### Instructions for the task
Please reproduce the listing in its entirety, exactly as written, but without images.

### Stored data
--------------------------------

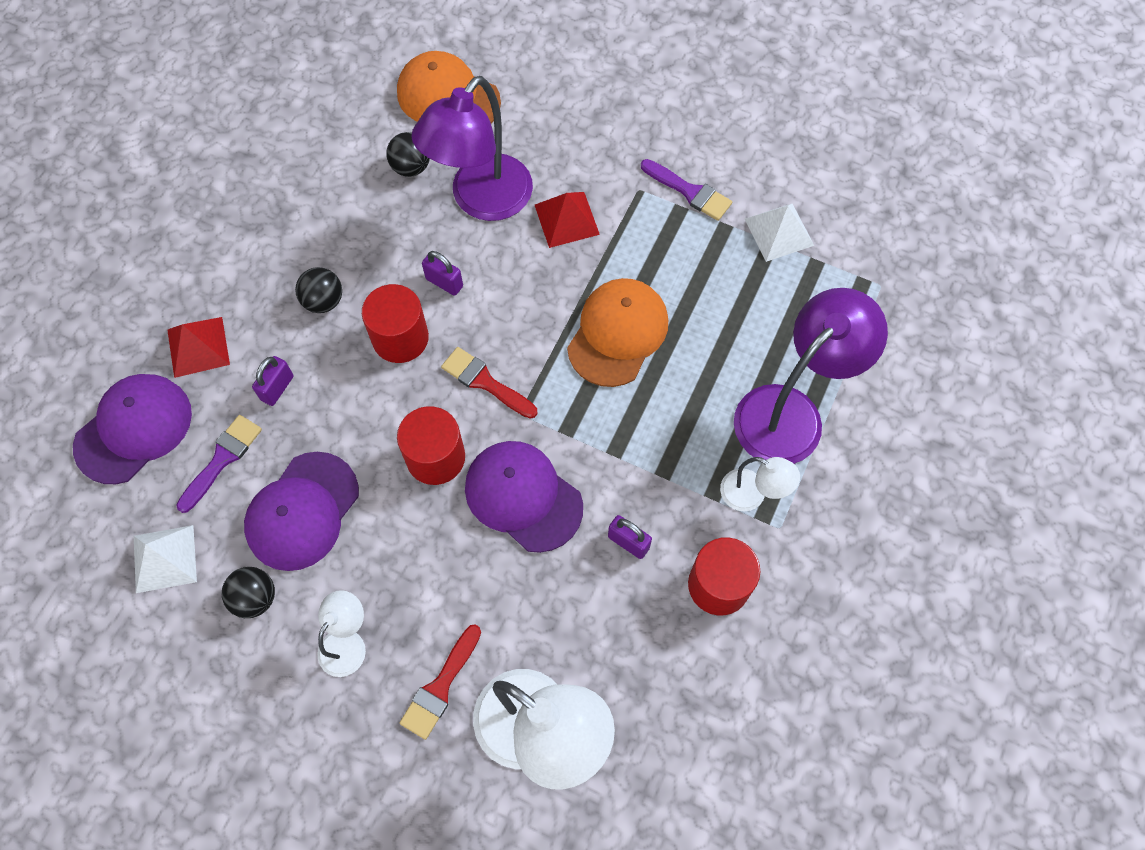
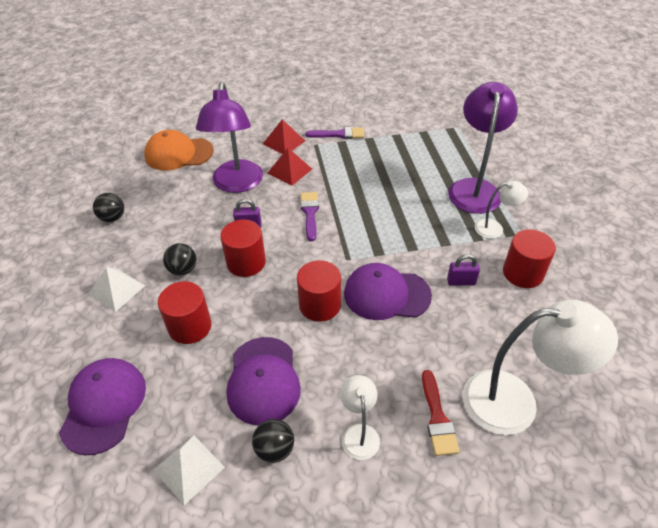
camera: 35 degrees left, 20 degrees down
red pyramid [167,317,230,378] -> red pyramid moved to [263,119,305,154]
purple brush [176,415,262,513] -> purple brush moved to [300,192,319,241]
purple padlock [252,356,294,406] -> red cylinder [158,281,212,344]
black ball [386,132,430,177] -> black ball moved to [93,193,124,222]
red brush [441,347,537,419] -> none
orange cap [567,278,668,387] -> none
white pyramid [745,204,814,262] -> white pyramid moved to [88,267,145,312]

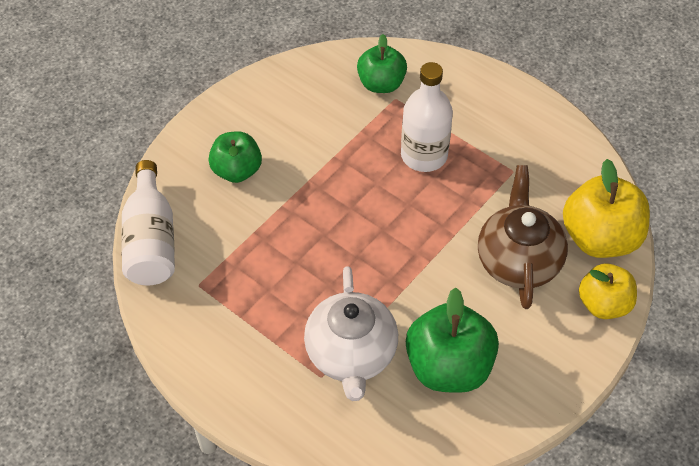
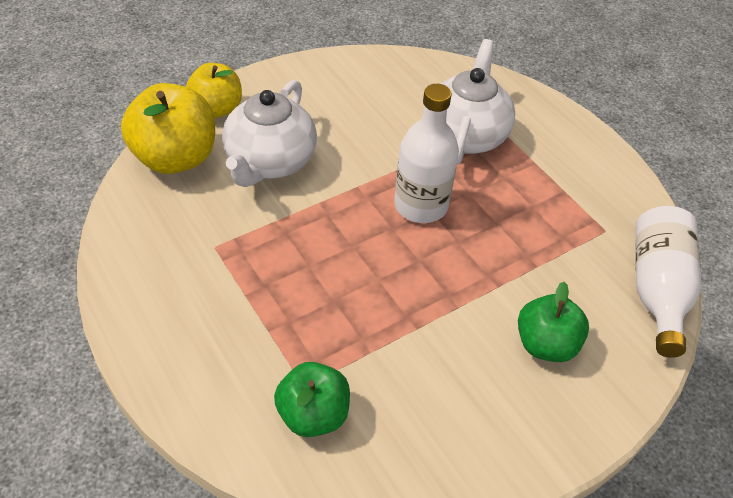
camera: 165 degrees left, 5 degrees down
white bottle [401,62,453,172] -> white bottle moved to [394,84,459,223]
green apple [406,287,499,393] -> none
brown teapot [478,165,568,309] -> white teapot [222,80,317,187]

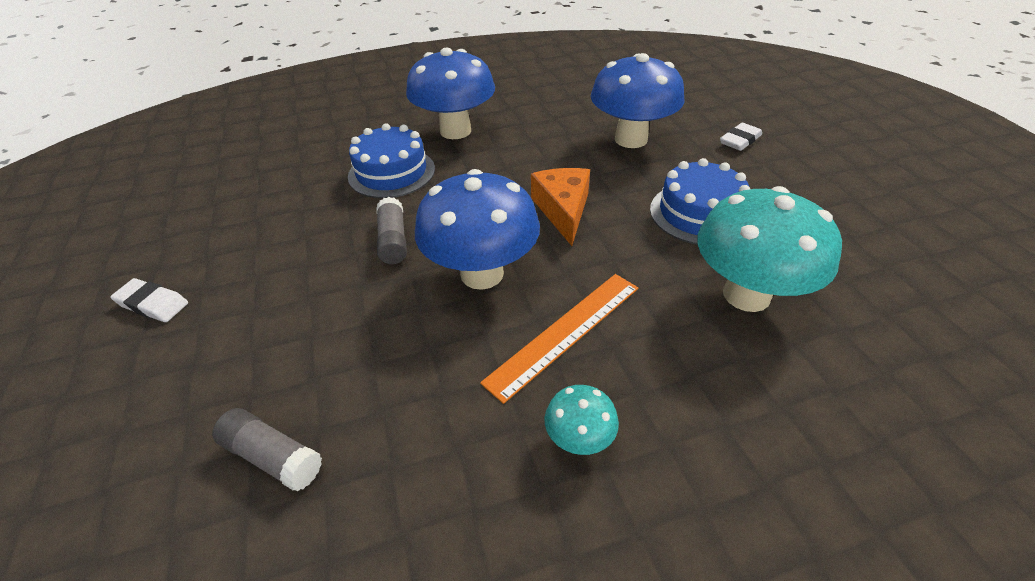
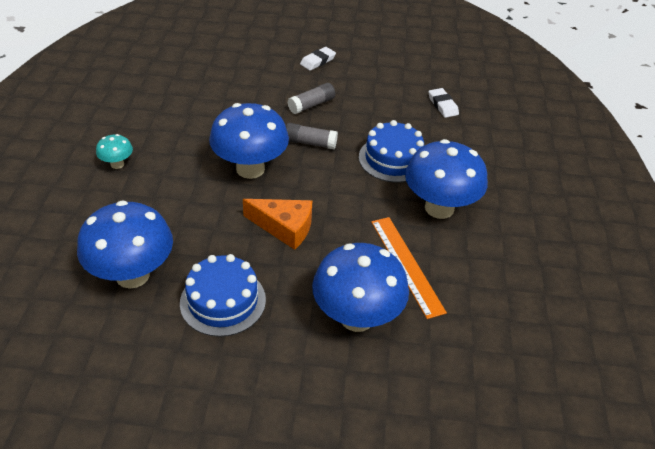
camera: 110 degrees right, 0 degrees up
grey glue stick [212,408,322,492] -> grey glue stick moved to [288,83,335,114]
orange ruler [480,274,638,404] -> orange ruler moved to [371,217,447,319]
turquoise mushroom [697,186,842,312] -> blue mushroom [77,200,173,289]
white eraser [720,123,762,151] -> white eraser moved to [429,88,459,118]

--------------------------------

### Exercise response
camera: 35 degrees left, 20 degrees down
red pyramid [167,317,230,378] -> red pyramid moved to [263,119,305,154]
purple brush [176,415,262,513] -> purple brush moved to [300,192,319,241]
purple padlock [252,356,294,406] -> red cylinder [158,281,212,344]
black ball [386,132,430,177] -> black ball moved to [93,193,124,222]
red brush [441,347,537,419] -> none
orange cap [567,278,668,387] -> none
white pyramid [745,204,814,262] -> white pyramid moved to [88,267,145,312]

camera: 165 degrees left, 5 degrees down
white bottle [401,62,453,172] -> white bottle moved to [394,84,459,223]
green apple [406,287,499,393] -> none
brown teapot [478,165,568,309] -> white teapot [222,80,317,187]

camera: 110 degrees right, 0 degrees up
grey glue stick [212,408,322,492] -> grey glue stick moved to [288,83,335,114]
orange ruler [480,274,638,404] -> orange ruler moved to [371,217,447,319]
turquoise mushroom [697,186,842,312] -> blue mushroom [77,200,173,289]
white eraser [720,123,762,151] -> white eraser moved to [429,88,459,118]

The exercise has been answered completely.